Activity
Using the records below, write out again exactly the lines that begin at the line containing "(365, 279) = (355, 259): purple" and end at the line containing "(431, 354) = (385, 187): none", and no other lines.

Supplied records
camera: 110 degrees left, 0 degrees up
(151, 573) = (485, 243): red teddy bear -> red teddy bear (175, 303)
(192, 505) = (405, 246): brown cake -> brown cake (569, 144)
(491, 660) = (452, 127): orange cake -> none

...

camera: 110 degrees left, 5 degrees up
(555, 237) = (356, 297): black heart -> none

==

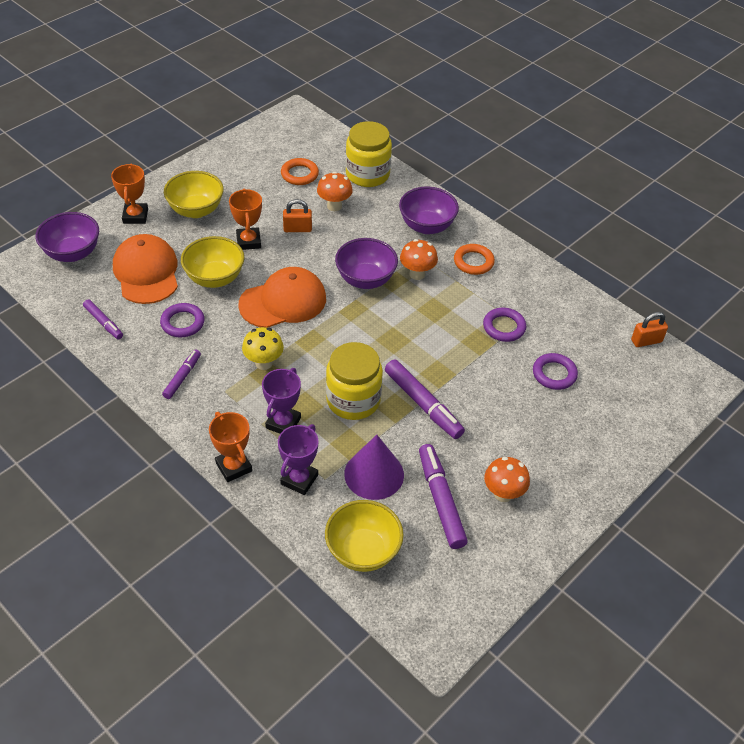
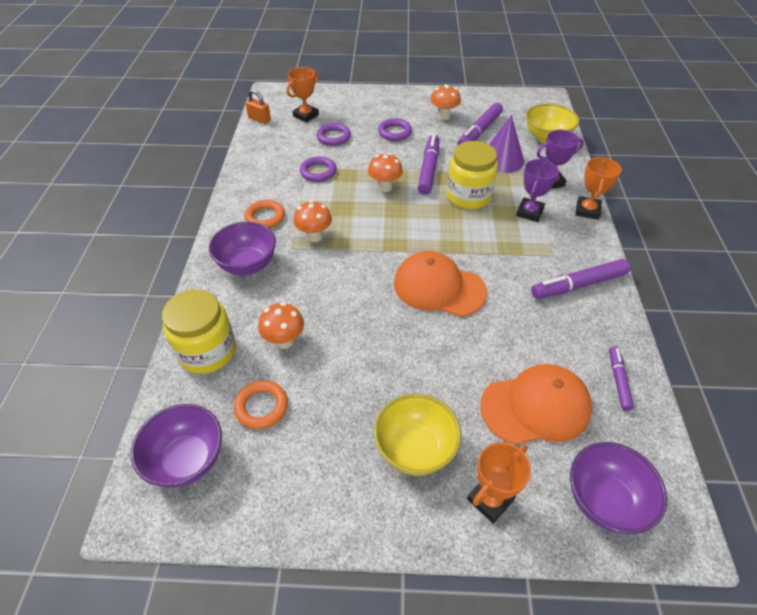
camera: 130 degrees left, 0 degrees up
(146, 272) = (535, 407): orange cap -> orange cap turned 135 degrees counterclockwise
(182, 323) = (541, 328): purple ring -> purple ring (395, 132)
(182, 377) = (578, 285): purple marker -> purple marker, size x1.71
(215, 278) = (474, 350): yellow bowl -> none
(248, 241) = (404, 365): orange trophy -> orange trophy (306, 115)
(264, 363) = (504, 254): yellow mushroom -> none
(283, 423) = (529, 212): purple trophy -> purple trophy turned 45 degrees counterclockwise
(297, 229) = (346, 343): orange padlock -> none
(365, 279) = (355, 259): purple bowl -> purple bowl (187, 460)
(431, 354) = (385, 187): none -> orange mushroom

Answer to this problem
(365, 279) = (355, 259): purple bowl -> purple bowl (187, 460)
(431, 354) = (385, 187): none -> orange mushroom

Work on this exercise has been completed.